:: WORK ORDER ::
The lines to return begin at the one containing "(350, 224) = (371, 131): yellow" and end at the final line of the material; output them exactly and only them.

:: DATASET SECTION ::
- - - -

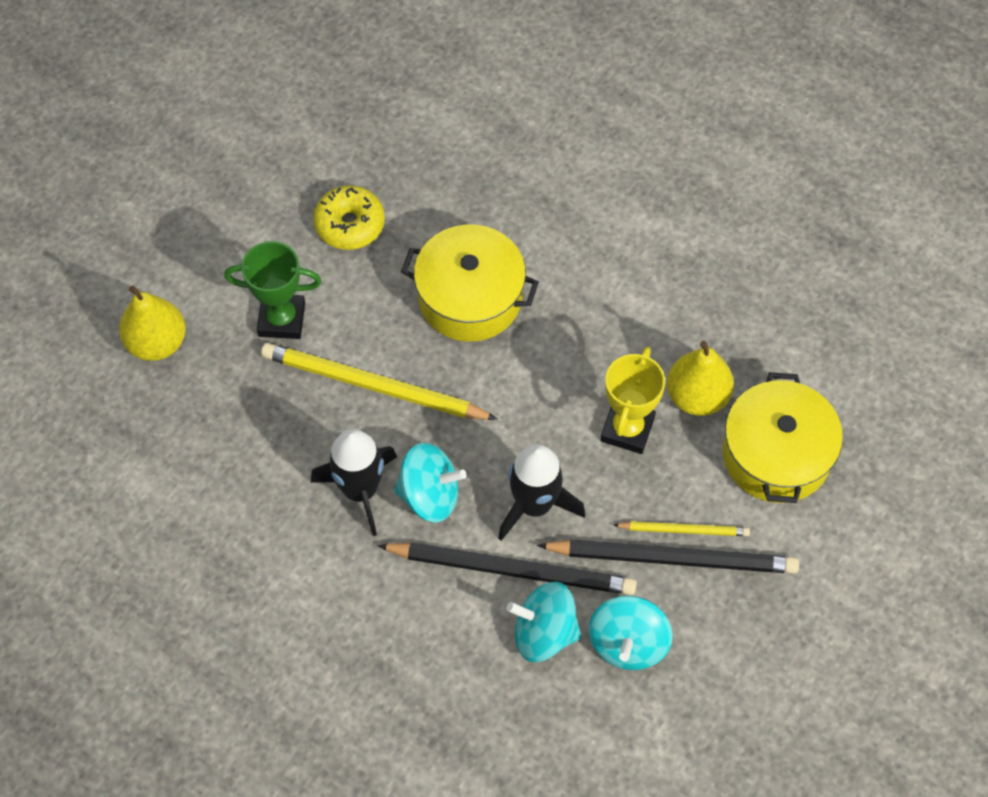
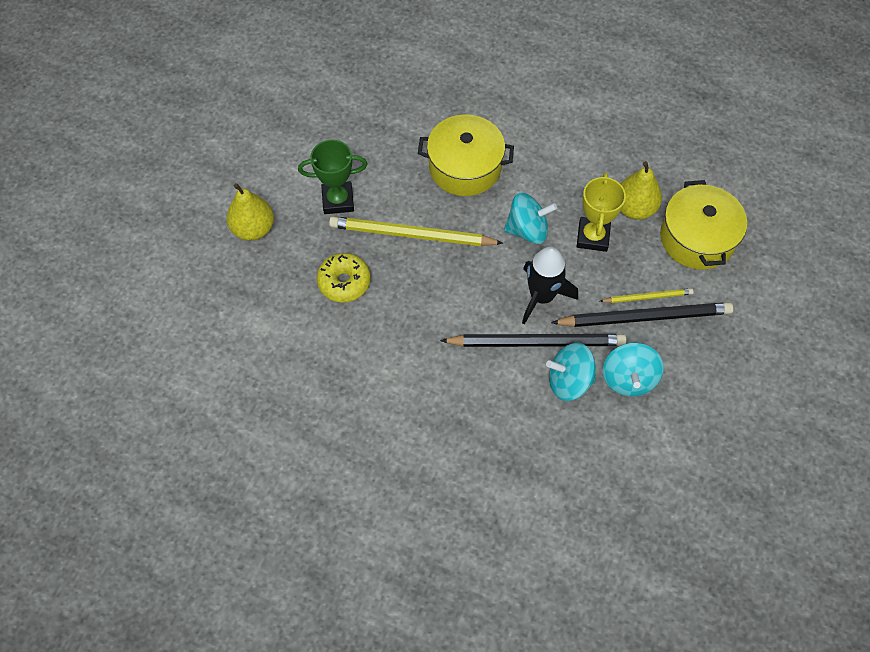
camera: 10 degrees left, 0 degrees up
(350, 224) = (371, 131): yellow donut -> yellow donut (344, 282)
(360, 490) = (418, 305): black rocket -> none
(430, 495) = (468, 301): turquoise spinning top -> turquoise spinning top (527, 230)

- - - -

:: ANSWER FOR THIS EXERCISE ::
(350, 224) = (371, 131): yellow donut -> yellow donut (344, 282)
(360, 490) = (418, 305): black rocket -> none
(430, 495) = (468, 301): turquoise spinning top -> turquoise spinning top (527, 230)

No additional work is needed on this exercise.